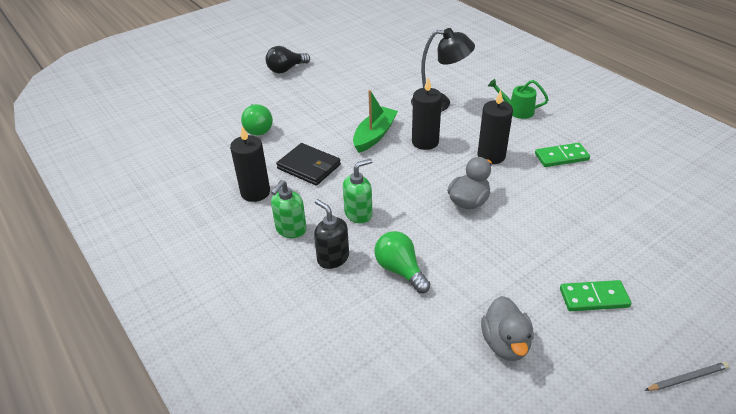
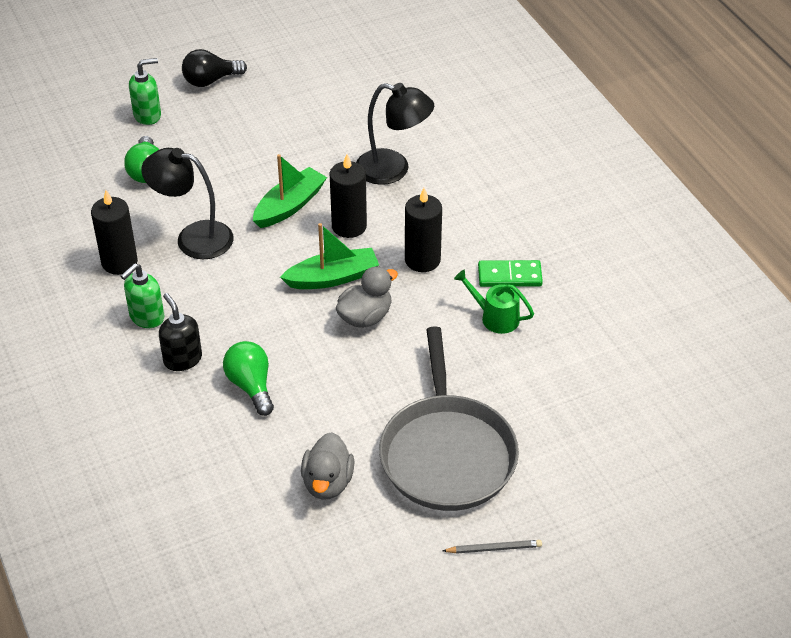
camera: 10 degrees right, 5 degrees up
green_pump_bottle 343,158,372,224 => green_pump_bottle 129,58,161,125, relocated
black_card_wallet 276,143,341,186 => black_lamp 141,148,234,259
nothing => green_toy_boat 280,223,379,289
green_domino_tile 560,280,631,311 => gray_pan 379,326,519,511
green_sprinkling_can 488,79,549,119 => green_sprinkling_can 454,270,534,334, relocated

------------------------------

__YOUR GOAL__.
The whole listing is to be duplicated verbatim, apart from its images.

__TASK SOLUTION__.
camera: 10 degrees right, 5 degrees up
green_pump_bottle 343,158,372,224 => green_pump_bottle 129,58,161,125, relocated
black_card_wallet 276,143,341,186 => black_lamp 141,148,234,259
nothing => green_toy_boat 280,223,379,289
green_domino_tile 560,280,631,311 => gray_pan 379,326,519,511
green_sprinkling_can 488,79,549,119 => green_sprinkling_can 454,270,534,334, relocated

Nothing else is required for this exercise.